§ **YOUR INSTRUCTIONS**
Return the records exactly as they appear below, omitting the pictures.

+-------+

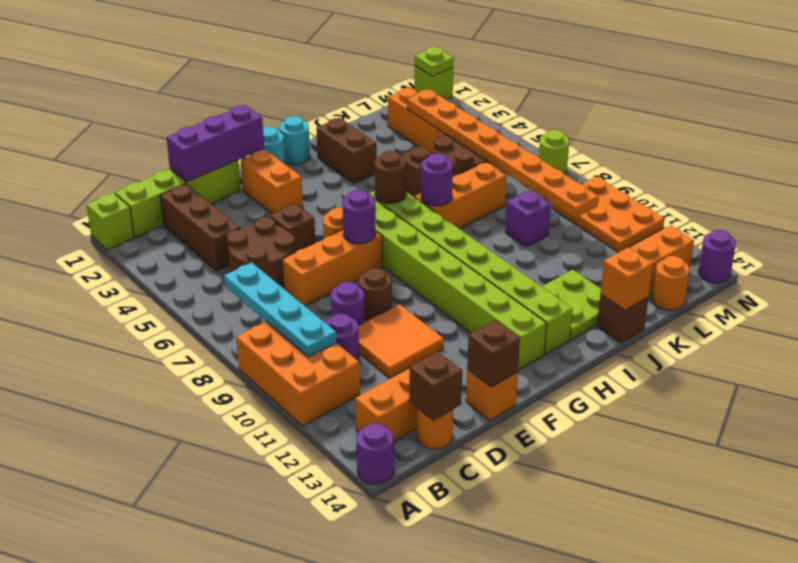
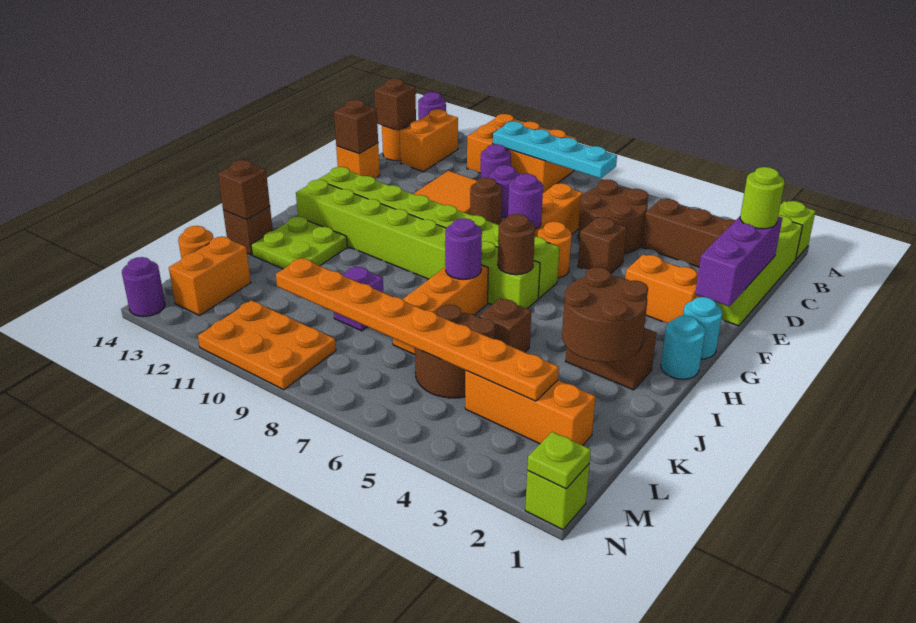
none -> brown round brick I2:J3 level 2
orange brick J14 level 2 -> brown brick J14 level 2
lime round brick N7 level 1 -> lime round brick D1 level 3

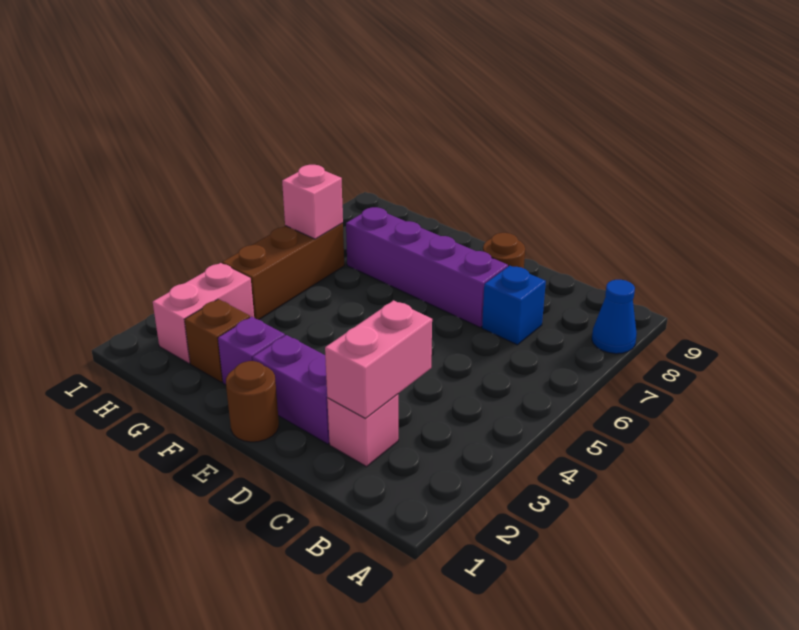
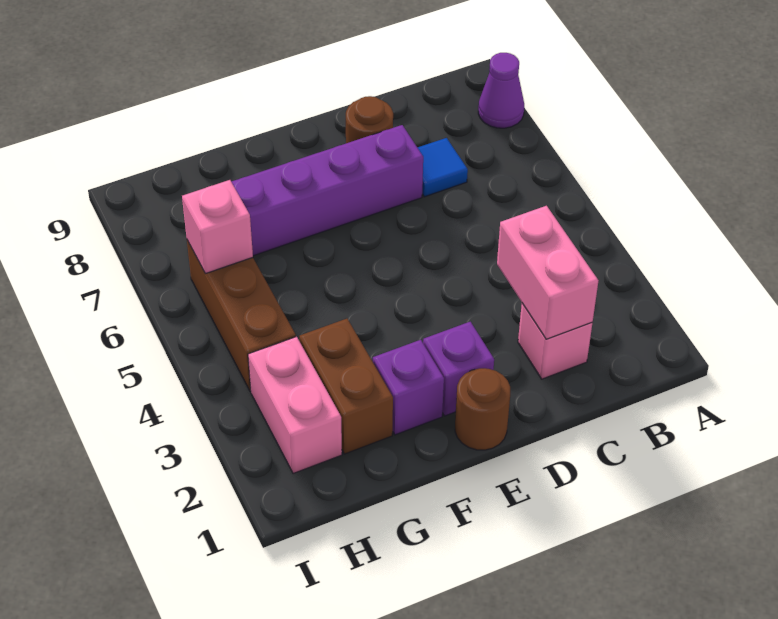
blue cone A8 level 1 -> purple cone A8 level 1
blue brick C7 level 1 -> blue tile C7 level 1
purple brick D2:E2 level 1 -> purple brick E2 level 1
brown brick G2 level 1 -> brown brick G2:G3 level 1

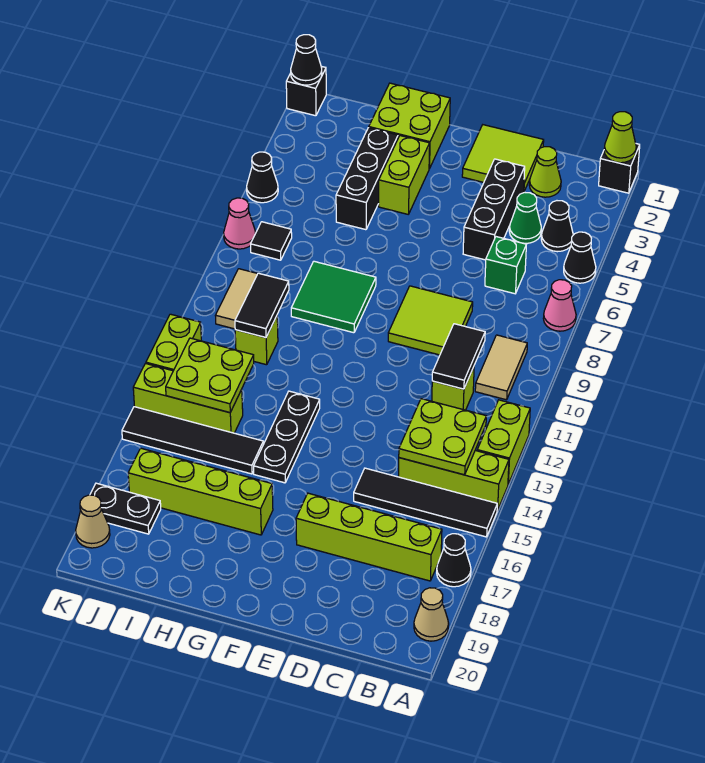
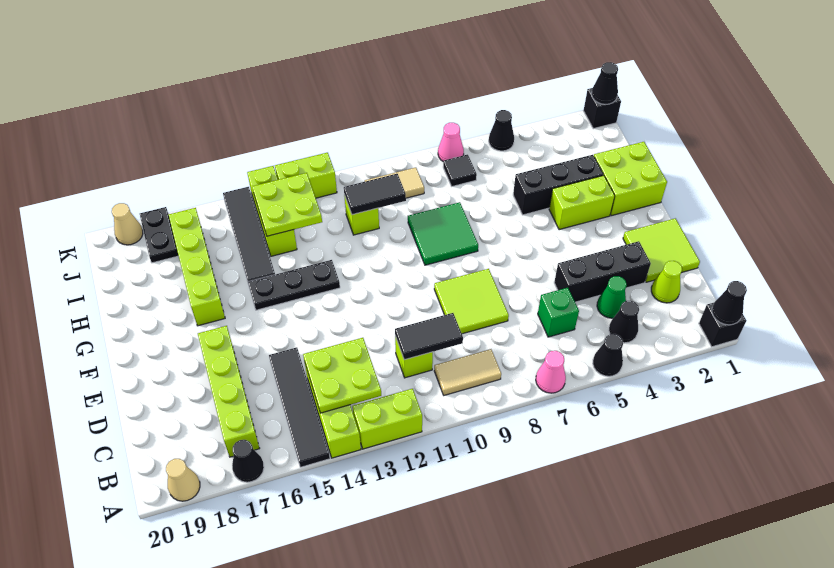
lime cone A1 level 2 -> black cone A1 level 2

+-------+

§ **SOLVED EXERCISE**
none -> brown round brick I2:J3 level 2
orange brick J14 level 2 -> brown brick J14 level 2
lime round brick N7 level 1 -> lime round brick D1 level 3

blue cone A8 level 1 -> purple cone A8 level 1
blue brick C7 level 1 -> blue tile C7 level 1
purple brick D2:E2 level 1 -> purple brick E2 level 1
brown brick G2 level 1 -> brown brick G2:G3 level 1

lime cone A1 level 2 -> black cone A1 level 2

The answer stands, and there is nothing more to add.